BEGIN Raw data

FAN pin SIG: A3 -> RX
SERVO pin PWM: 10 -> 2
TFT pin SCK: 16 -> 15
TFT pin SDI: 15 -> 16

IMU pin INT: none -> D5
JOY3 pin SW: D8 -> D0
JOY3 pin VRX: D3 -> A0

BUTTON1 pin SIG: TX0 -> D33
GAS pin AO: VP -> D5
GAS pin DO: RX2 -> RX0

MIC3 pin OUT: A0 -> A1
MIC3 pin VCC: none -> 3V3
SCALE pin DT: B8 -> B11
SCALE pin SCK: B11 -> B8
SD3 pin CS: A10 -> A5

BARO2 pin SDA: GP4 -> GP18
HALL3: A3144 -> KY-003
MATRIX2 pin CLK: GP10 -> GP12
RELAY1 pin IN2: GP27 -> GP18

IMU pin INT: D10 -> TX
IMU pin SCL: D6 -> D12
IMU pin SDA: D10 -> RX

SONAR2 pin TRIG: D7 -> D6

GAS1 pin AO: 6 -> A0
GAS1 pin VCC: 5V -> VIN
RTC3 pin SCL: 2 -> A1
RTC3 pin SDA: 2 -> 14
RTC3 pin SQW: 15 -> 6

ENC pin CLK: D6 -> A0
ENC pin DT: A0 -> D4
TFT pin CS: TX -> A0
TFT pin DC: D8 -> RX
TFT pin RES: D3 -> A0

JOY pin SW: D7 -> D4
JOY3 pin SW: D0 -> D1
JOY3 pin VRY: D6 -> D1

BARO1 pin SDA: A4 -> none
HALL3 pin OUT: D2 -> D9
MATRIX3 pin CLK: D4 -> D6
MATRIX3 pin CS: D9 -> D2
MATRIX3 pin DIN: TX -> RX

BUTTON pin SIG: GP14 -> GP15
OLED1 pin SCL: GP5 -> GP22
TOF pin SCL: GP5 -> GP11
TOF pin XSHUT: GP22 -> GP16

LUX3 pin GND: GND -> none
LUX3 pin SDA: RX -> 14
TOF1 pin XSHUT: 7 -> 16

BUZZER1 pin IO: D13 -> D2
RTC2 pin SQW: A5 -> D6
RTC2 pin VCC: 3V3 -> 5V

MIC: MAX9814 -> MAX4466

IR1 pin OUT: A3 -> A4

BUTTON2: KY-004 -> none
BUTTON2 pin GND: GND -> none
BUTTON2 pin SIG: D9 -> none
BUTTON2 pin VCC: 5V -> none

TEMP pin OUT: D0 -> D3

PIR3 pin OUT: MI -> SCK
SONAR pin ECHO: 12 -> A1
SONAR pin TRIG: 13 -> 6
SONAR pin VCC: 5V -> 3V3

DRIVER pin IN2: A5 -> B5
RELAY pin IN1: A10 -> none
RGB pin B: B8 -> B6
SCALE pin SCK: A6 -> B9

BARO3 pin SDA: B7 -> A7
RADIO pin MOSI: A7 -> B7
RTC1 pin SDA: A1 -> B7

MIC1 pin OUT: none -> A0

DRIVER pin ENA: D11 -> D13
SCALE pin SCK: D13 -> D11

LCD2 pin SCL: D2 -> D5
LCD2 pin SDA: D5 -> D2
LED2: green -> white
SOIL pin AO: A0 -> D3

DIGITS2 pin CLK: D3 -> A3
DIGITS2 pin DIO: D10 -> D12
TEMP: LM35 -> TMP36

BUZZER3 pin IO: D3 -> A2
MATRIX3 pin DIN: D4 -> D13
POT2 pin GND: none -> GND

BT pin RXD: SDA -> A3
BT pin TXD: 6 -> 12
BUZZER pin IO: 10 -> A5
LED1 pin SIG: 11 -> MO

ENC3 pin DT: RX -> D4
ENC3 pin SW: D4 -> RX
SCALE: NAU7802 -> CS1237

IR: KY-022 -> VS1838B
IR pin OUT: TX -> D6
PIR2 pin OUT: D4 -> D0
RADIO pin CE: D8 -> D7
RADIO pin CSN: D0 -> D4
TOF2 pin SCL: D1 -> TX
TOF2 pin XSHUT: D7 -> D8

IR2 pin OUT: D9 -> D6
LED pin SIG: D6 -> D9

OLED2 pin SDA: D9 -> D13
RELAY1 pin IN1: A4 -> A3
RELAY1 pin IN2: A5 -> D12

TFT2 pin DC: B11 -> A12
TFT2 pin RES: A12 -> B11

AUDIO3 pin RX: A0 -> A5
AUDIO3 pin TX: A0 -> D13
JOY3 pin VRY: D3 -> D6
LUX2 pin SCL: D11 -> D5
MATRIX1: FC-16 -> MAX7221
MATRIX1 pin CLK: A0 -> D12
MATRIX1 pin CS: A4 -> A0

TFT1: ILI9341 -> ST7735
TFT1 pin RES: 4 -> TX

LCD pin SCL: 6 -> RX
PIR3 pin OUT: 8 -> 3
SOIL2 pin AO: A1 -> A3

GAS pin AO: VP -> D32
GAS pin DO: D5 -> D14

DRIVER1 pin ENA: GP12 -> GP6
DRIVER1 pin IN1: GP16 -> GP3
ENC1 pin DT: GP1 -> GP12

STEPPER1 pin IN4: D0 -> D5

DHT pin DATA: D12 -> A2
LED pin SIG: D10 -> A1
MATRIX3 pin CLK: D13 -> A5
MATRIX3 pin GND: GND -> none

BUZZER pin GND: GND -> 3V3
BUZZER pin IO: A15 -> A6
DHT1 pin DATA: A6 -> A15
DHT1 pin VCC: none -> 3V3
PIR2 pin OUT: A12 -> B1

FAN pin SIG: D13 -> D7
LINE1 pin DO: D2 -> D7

END Raw data

> **About this exercise**
Go through the data, and copy each line in which the word "TRIG" appears.

> **Task output**
SONAR2 pin TRIG: D7 -> D6
SONAR pin TRIG: 13 -> 6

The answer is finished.